» Exercise details: Exclude the images, then return every line below exactly as written.

» Data shown:

.....

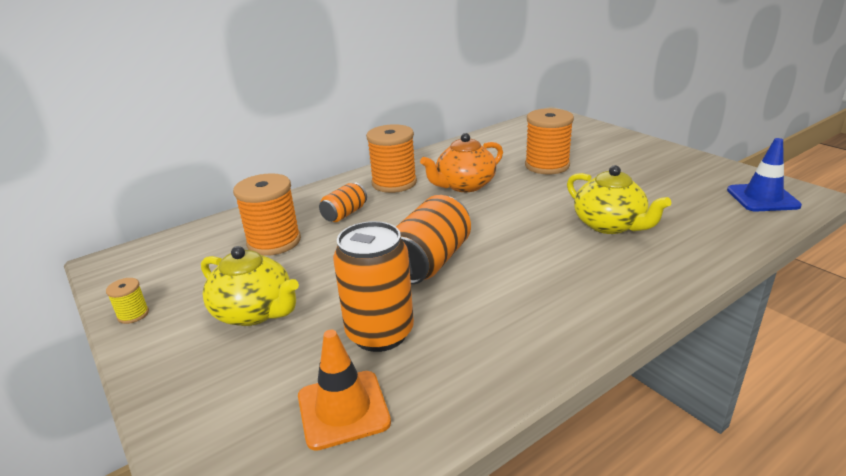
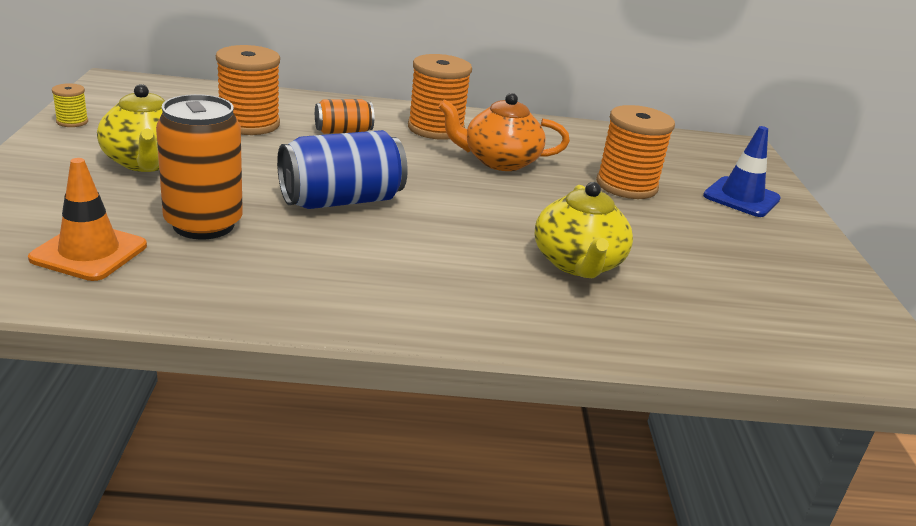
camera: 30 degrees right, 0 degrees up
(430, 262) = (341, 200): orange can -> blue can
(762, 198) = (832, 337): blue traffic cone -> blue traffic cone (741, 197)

.....

» Answer box:
camera: 30 degrees right, 0 degrees up
(430, 262) = (341, 200): orange can -> blue can
(762, 198) = (832, 337): blue traffic cone -> blue traffic cone (741, 197)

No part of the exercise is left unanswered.